┌──
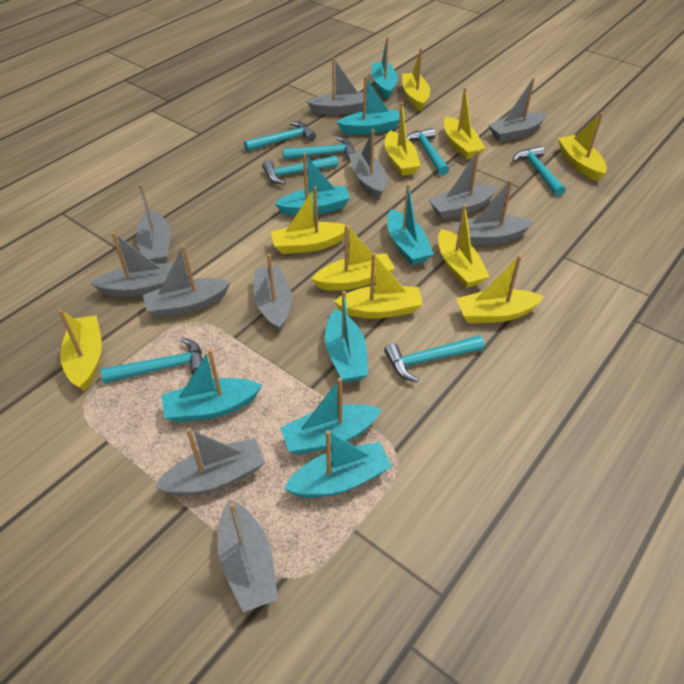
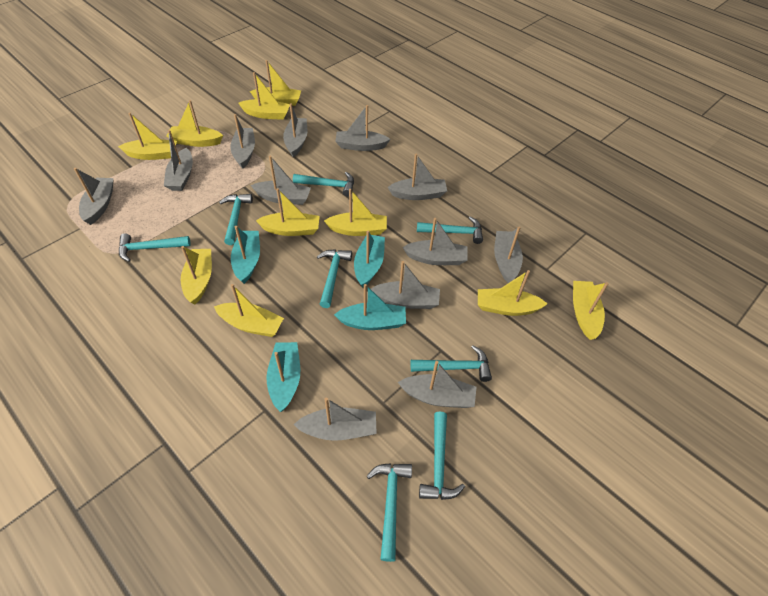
grey boat: 11 -> 12
turquoise boat: 8 -> 4
turquoise hammer: 7 -> 8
└──
**What to produce**
Copy the listing exactly, omitting pictures.

**Answer space**
grey boat: 11 -> 12
turquoise boat: 8 -> 4
turquoise hammer: 7 -> 8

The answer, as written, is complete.